■ Task goal ■
Your answer is one number, how many lines in the entries include "clock".

== Dataset entries

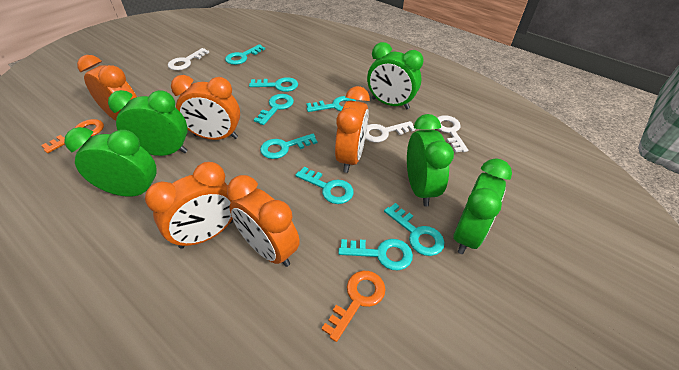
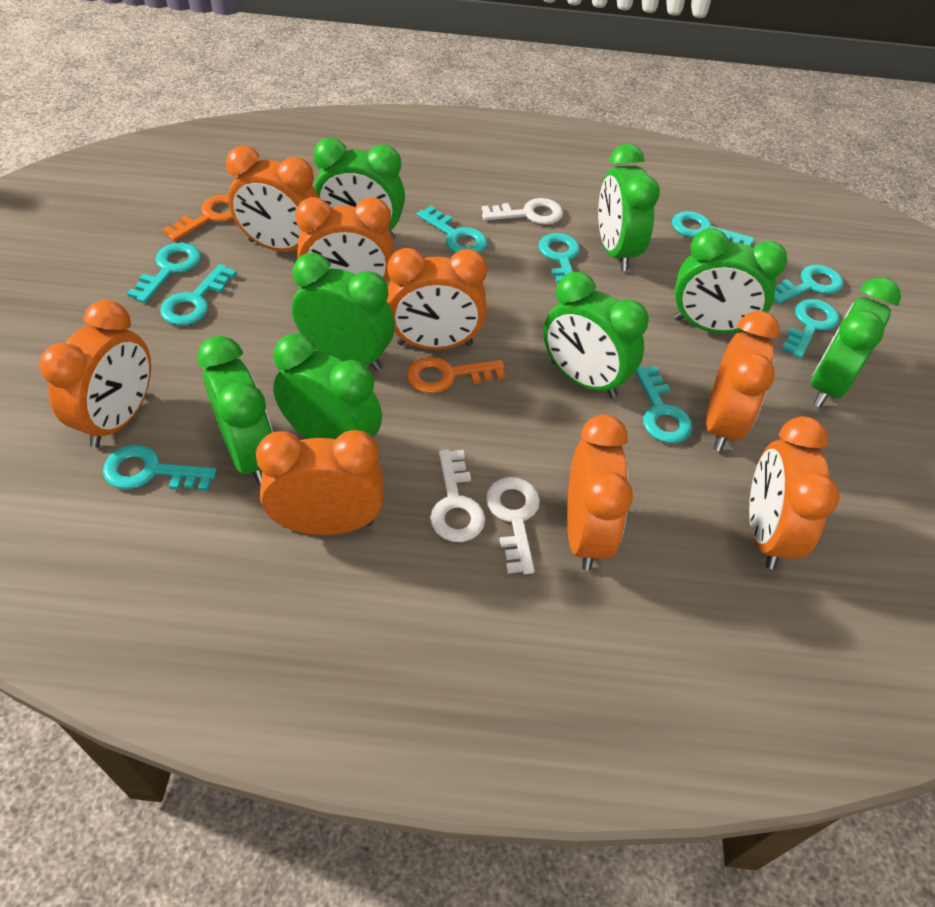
green clock: [64,127,157,197] [108,90,188,156] [367,42,424,109] [407,114,454,206] [454,158,512,254] = 5 -> [197,336,273,485] [273,334,382,439] [292,253,395,371] [313,138,405,240] [543,272,649,398] [598,144,660,271] [674,228,787,333] [811,277,901,407] = 8
orange clock: [77,55,137,121] [145,162,233,249] [171,75,240,140] [227,175,300,267] [335,86,370,173] = 5 -> [39,300,151,447] [226,146,319,252] [256,430,384,535] [295,197,394,282] [387,248,487,350] [567,414,633,570] [706,311,780,451] [749,416,840,569] = 8
turquoise key: [225,44,265,65] [249,77,298,92] [254,94,294,125] [260,134,318,159] [295,167,354,204] [306,96,356,112] [338,239,413,270] [384,203,445,256] = 8 -> [103,445,217,491] [127,243,201,303] [160,264,237,326] [417,206,487,253] [539,233,580,285] [635,366,693,443] [672,211,754,246] [774,264,843,304] [782,299,839,358] = 9

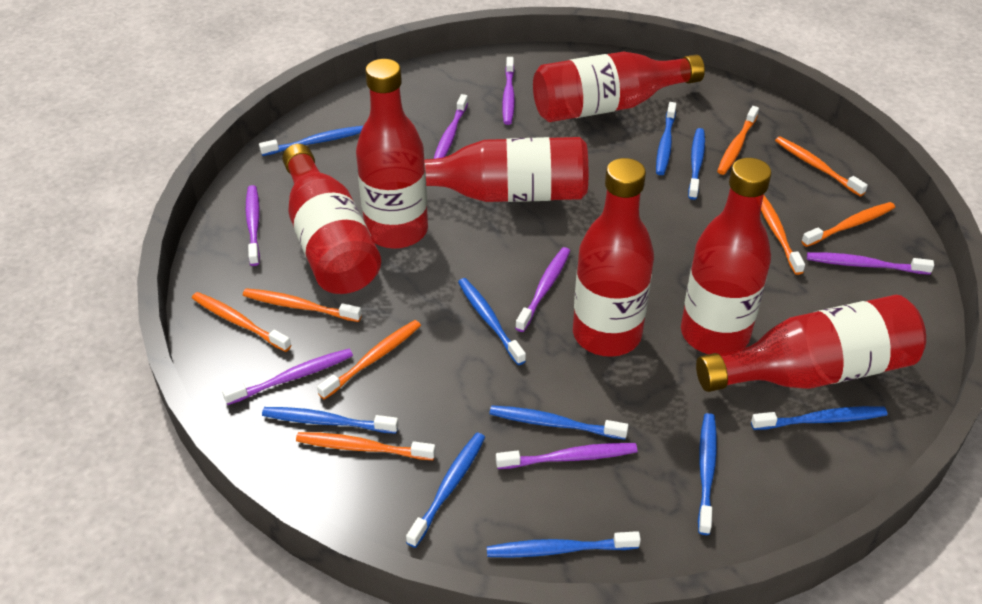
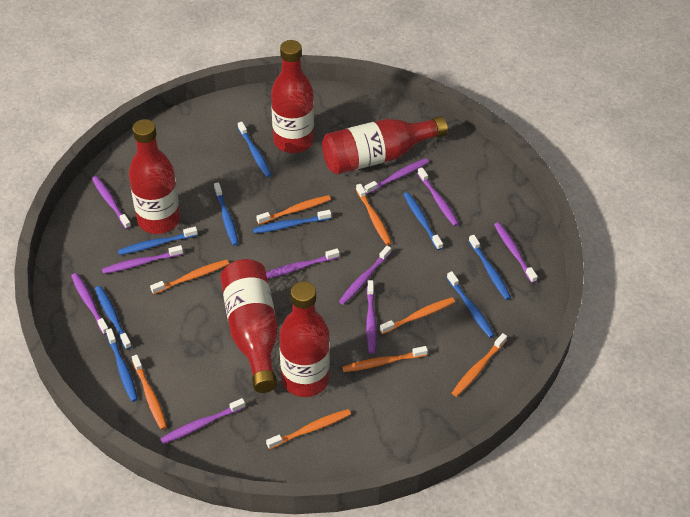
blue toothbrush: [259,126,363,156] [262,407,399,434] [406,433,485,548] [458,278,526,365] [487,531,641,558] [489,405,629,440] [656,102,676,175] [688,128,705,200] [698,413,717,535] [751,406,887,430] = 10 -> [95,286,132,350] [106,328,138,402] [118,226,198,255] [214,182,239,246] [238,122,271,177] [253,210,331,234] [403,192,443,250] [447,271,495,338] [469,235,511,300] = 9
purple toothbrush: [222,349,353,405] [246,185,260,266] [434,94,468,159] [496,443,638,469] [502,57,515,125] [515,247,570,332] [807,252,934,275] = 7 -> [71,273,108,335] [92,176,131,229] [102,245,183,274] [160,398,245,444] [266,248,340,279] [339,246,391,305] [364,158,429,194] [366,280,377,354] [417,167,459,226] [494,222,538,283] = 10
red bottle: [282,144,381,294] [356,59,428,249] [424,137,588,202] [533,51,705,122] [573,158,654,357] [681,158,772,355] [696,295,926,392] = 7 -> [129,119,180,234] [220,259,278,393] [271,40,314,153] [279,281,330,397] [322,116,448,174] = 5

====

■ Exercise answer ■
2